§ **WHAT YOU HAVE TO DO**
Your answer should consist only of the lines below from the one with "blue cap: 1 -> 0" through the one with "white heart: 7 -> 4", copied exactly.
┌──
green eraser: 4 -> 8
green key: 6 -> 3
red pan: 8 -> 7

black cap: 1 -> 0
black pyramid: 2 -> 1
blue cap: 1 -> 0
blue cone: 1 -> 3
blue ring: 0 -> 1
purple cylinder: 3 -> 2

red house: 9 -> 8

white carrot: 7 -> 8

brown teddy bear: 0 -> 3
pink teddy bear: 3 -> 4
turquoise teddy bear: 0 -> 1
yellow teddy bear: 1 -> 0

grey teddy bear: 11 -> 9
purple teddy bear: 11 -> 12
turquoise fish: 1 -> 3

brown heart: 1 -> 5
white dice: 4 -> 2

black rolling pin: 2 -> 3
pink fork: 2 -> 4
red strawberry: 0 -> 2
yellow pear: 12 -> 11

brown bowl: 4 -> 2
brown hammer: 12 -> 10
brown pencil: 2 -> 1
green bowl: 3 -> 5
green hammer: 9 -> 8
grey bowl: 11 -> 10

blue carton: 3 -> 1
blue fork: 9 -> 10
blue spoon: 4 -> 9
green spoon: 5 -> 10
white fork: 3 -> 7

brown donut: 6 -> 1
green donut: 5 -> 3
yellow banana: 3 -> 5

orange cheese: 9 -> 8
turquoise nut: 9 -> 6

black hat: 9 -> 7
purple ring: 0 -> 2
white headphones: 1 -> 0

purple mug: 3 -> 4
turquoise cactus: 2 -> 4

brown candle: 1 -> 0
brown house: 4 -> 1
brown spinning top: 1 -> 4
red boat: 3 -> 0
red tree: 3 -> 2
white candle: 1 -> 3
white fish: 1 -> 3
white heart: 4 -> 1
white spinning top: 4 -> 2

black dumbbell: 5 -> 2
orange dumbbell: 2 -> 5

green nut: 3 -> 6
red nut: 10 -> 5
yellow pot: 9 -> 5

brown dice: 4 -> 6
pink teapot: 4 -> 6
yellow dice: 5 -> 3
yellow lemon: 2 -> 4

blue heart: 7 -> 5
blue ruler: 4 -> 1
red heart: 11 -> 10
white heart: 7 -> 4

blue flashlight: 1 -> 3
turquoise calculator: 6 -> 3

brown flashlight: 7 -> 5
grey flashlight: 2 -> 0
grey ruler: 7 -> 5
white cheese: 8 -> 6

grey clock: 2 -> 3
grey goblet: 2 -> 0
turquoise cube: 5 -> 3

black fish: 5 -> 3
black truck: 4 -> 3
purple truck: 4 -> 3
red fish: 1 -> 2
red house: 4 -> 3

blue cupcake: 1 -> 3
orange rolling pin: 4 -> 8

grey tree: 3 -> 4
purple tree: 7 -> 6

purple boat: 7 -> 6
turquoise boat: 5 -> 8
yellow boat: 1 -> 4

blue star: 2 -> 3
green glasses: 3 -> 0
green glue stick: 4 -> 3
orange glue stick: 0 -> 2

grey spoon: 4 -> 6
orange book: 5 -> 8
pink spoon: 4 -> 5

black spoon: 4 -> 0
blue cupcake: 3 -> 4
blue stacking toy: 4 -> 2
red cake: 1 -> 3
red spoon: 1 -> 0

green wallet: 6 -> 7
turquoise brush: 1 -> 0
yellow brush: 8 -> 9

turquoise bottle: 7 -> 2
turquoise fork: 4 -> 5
└──
§ **YOUR SOLUTION**
blue cap: 1 -> 0
blue cone: 1 -> 3
blue ring: 0 -> 1
purple cylinder: 3 -> 2

red house: 9 -> 8

white carrot: 7 -> 8

brown teddy bear: 0 -> 3
pink teddy bear: 3 -> 4
turquoise teddy bear: 0 -> 1
yellow teddy bear: 1 -> 0

grey teddy bear: 11 -> 9
purple teddy bear: 11 -> 12
turquoise fish: 1 -> 3

brown heart: 1 -> 5
white dice: 4 -> 2

black rolling pin: 2 -> 3
pink fork: 2 -> 4
red strawberry: 0 -> 2
yellow pear: 12 -> 11

brown bowl: 4 -> 2
brown hammer: 12 -> 10
brown pencil: 2 -> 1
green bowl: 3 -> 5
green hammer: 9 -> 8
grey bowl: 11 -> 10

blue carton: 3 -> 1
blue fork: 9 -> 10
blue spoon: 4 -> 9
green spoon: 5 -> 10
white fork: 3 -> 7

brown donut: 6 -> 1
green donut: 5 -> 3
yellow banana: 3 -> 5

orange cheese: 9 -> 8
turquoise nut: 9 -> 6

black hat: 9 -> 7
purple ring: 0 -> 2
white headphones: 1 -> 0

purple mug: 3 -> 4
turquoise cactus: 2 -> 4

brown candle: 1 -> 0
brown house: 4 -> 1
brown spinning top: 1 -> 4
red boat: 3 -> 0
red tree: 3 -> 2
white candle: 1 -> 3
white fish: 1 -> 3
white heart: 4 -> 1
white spinning top: 4 -> 2

black dumbbell: 5 -> 2
orange dumbbell: 2 -> 5

green nut: 3 -> 6
red nut: 10 -> 5
yellow pot: 9 -> 5

brown dice: 4 -> 6
pink teapot: 4 -> 6
yellow dice: 5 -> 3
yellow lemon: 2 -> 4

blue heart: 7 -> 5
blue ruler: 4 -> 1
red heart: 11 -> 10
white heart: 7 -> 4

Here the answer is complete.